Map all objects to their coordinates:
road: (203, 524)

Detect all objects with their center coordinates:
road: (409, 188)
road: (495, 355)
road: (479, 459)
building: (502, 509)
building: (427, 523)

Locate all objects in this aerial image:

**********

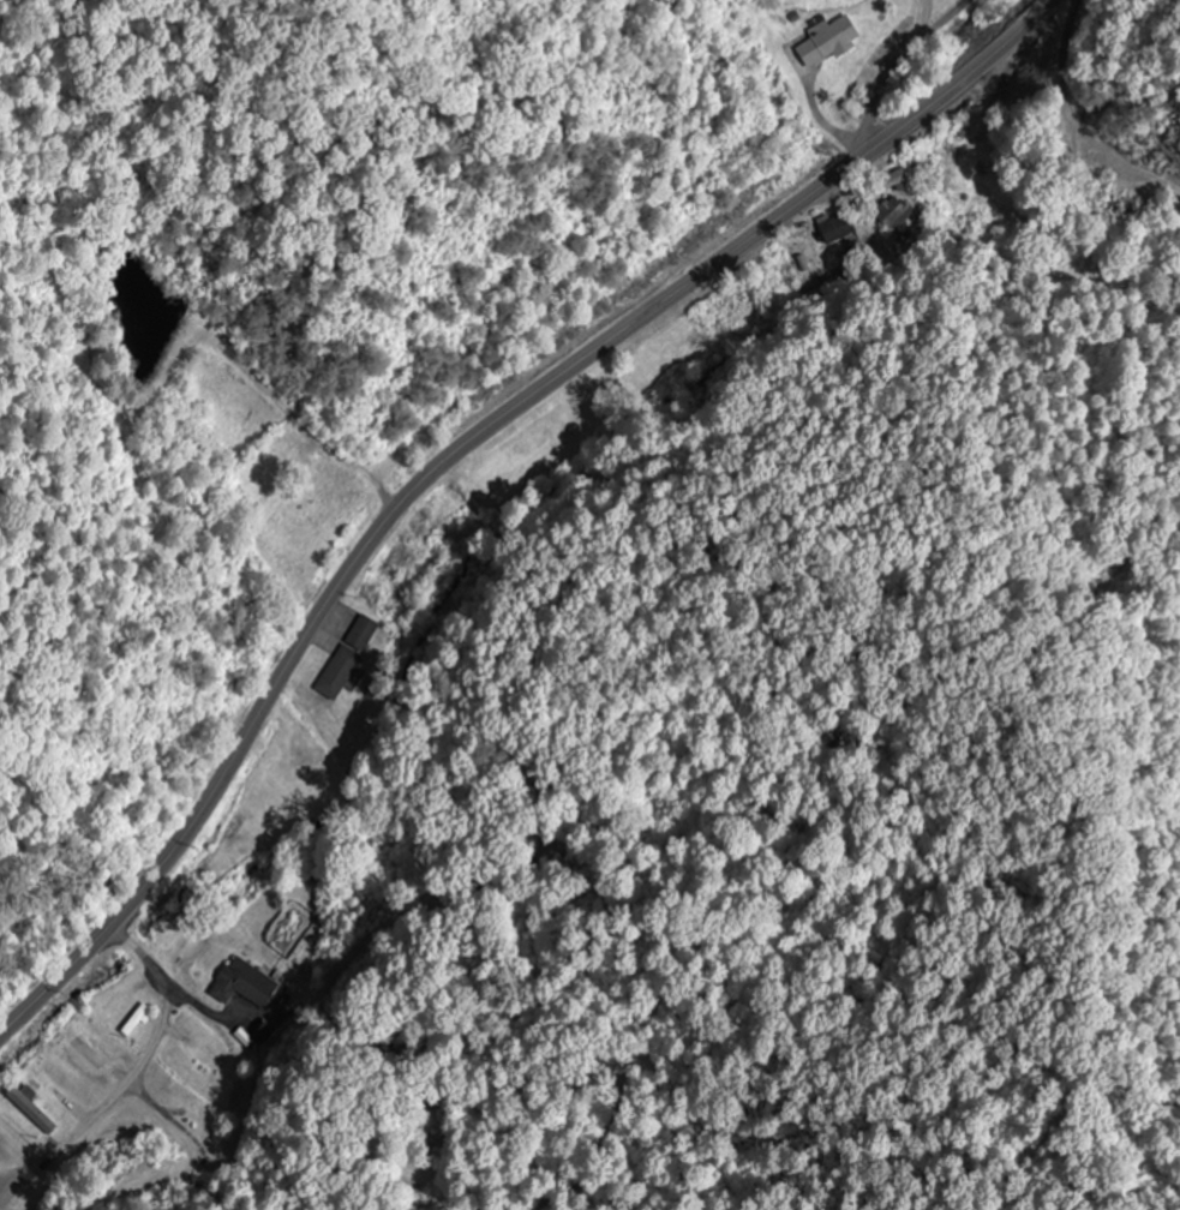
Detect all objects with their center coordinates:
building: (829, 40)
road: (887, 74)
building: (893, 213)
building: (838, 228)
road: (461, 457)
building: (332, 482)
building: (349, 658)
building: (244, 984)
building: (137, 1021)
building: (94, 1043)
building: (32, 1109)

**********

▸ **Problem requirements**
Within the listing above, give again exactly every line from the line with "Map all objects" through the line with "Locate all objects", both included, and no other line.

▸ **Solution to this problem**
Map all objects to their coordinates:
road: (203, 524)

Detect all objects with their center coordinates:
road: (409, 188)
road: (495, 355)
road: (479, 459)
building: (502, 509)
building: (427, 523)

Locate all objects in this aerial image:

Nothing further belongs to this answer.